_EXERCISE PROMPT_
The entries are to be output once more, word for word.

Spatial object tracking data
== Segment start ==
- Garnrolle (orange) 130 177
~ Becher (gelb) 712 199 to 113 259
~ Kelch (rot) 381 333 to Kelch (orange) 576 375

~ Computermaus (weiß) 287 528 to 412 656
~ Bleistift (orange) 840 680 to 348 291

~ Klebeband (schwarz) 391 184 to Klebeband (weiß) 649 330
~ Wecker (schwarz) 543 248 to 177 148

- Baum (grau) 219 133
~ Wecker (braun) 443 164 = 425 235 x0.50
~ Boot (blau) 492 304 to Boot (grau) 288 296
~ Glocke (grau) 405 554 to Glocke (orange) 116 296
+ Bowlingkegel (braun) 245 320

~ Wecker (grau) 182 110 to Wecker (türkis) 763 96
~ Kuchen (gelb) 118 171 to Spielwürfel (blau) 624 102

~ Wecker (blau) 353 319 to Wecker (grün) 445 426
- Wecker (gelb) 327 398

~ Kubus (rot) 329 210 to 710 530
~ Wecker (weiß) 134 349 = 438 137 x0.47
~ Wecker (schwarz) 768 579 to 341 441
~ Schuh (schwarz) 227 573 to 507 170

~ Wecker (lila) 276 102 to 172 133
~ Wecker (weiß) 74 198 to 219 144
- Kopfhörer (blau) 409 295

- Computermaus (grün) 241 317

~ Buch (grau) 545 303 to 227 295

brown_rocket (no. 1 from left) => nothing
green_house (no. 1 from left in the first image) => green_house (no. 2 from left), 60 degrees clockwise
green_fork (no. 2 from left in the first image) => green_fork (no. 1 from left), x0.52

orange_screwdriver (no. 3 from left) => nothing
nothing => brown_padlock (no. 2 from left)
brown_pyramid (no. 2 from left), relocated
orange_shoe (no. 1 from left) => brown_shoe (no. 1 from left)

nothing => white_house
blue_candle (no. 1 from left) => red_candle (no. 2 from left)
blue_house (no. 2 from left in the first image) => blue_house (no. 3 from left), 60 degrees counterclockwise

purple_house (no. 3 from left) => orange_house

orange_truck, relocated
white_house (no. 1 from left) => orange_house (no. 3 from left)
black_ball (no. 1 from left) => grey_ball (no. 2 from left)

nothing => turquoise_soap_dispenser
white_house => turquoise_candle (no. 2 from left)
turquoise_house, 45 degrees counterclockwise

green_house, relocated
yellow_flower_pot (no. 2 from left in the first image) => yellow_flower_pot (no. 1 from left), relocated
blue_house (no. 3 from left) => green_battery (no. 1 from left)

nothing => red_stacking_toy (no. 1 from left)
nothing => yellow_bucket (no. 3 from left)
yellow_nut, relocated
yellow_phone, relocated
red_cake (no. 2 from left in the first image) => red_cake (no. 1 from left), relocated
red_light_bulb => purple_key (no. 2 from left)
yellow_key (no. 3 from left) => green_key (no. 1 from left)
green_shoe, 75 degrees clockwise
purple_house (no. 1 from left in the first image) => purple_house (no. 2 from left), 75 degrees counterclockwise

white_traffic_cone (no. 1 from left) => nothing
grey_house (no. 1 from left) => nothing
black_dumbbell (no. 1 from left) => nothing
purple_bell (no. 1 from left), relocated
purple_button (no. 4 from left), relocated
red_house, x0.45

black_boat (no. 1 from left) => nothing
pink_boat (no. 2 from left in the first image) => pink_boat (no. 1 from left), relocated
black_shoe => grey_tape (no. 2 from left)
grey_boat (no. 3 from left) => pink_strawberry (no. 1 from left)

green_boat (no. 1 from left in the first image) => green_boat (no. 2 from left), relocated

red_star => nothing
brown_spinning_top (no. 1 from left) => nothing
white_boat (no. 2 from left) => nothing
== Segment end ==
_EXERCISE SOLUTION_
- Garnrolle (orange) 130 177
~ Becher (gelb) 712 199 to 113 259
~ Kelch (rot) 381 333 to Kelch (orange) 576 375

~ Computermaus (weiß) 287 528 to 412 656
~ Bleistift (orange) 840 680 to 348 291

~ Klebeband (schwarz) 391 184 to Klebeband (weiß) 649 330
~ Wecker (schwarz) 543 248 to 177 148

- Baum (grau) 219 133
~ Wecker (braun) 443 164 = 425 235 x0.50
~ Boot (blau) 492 304 to Boot (grau) 288 296
~ Glocke (grau) 405 554 to Glocke (orange) 116 296
+ Bowlingkegel (braun) 245 320

~ Wecker (grau) 182 110 to Wecker (türkis) 763 96
~ Kuchen (gelb) 118 171 to Spielwürfel (blau) 624 102

~ Wecker (blau) 353 319 to Wecker (grün) 445 426
- Wecker (gelb) 327 398

~ Kubus (rot) 329 210 to 710 530
~ Wecker (weiß) 134 349 = 438 137 x0.47
~ Wecker (schwarz) 768 579 to 341 441
~ Schuh (schwarz) 227 573 to 507 170

~ Wecker (lila) 276 102 to 172 133
~ Wecker (weiß) 74 198 to 219 144
- Kopfhörer (blau) 409 295

- Computermaus (grün) 241 317

~ Buch (grau) 545 303 to 227 295

brown_rocket (no. 1 from left) => nothing
green_house (no. 1 from left in the first image) => green_house (no. 2 from left), 60 degrees clockwise
green_fork (no. 2 from left in the first image) => green_fork (no. 1 from left), x0.52

orange_screwdriver (no. 3 from left) => nothing
nothing => brown_padlock (no. 2 from left)
brown_pyramid (no. 2 from left), relocated
orange_shoe (no. 1 from left) => brown_shoe (no. 1 from left)

nothing => white_house
blue_candle (no. 1 from left) => red_candle (no. 2 from left)
blue_house (no. 2 from left in the first image) => blue_house (no. 3 from left), 60 degrees counterclockwise

purple_house (no. 3 from left) => orange_house

orange_truck, relocated
white_house (no. 1 from left) => orange_house (no. 3 from left)
black_ball (no. 1 from left) => grey_ball (no. 2 from left)

nothing => turquoise_soap_dispenser
white_house => turquoise_candle (no. 2 from left)
turquoise_house, 45 degrees counterclockwise

green_house, relocated
yellow_flower_pot (no. 2 from left in the first image) => yellow_flower_pot (no. 1 from left), relocated
blue_house (no. 3 from left) => green_battery (no. 1 from left)

nothing => red_stacking_toy (no. 1 from left)
nothing => yellow_bucket (no. 3 from left)
yellow_nut, relocated
yellow_phone, relocated
red_cake (no. 2 from left in the first image) => red_cake (no. 1 from left), relocated
red_light_bulb => purple_key (no. 2 from left)
yellow_key (no. 3 from left) => green_key (no. 1 from left)
green_shoe, 75 degrees clockwise
purple_house (no. 1 from left in the first image) => purple_house (no. 2 from left), 75 degrees counterclockwise

white_traffic_cone (no. 1 from left) => nothing
grey_house (no. 1 from left) => nothing
black_dumbbell (no. 1 from left) => nothing
purple_bell (no. 1 from left), relocated
purple_button (no. 4 from left), relocated
red_house, x0.45

black_boat (no. 1 from left) => nothing
pink_boat (no. 2 from left in the first image) => pink_boat (no. 1 from left), relocated
black_shoe => grey_tape (no. 2 from left)
grey_boat (no. 3 from left) => pink_strawberry (no. 1 from left)

green_boat (no. 1 from left in the first image) => green_boat (no. 2 from left), relocated

red_star => nothing
brown_spinning_top (no. 1 from left) => nothing
white_boat (no. 2 from left) => nothing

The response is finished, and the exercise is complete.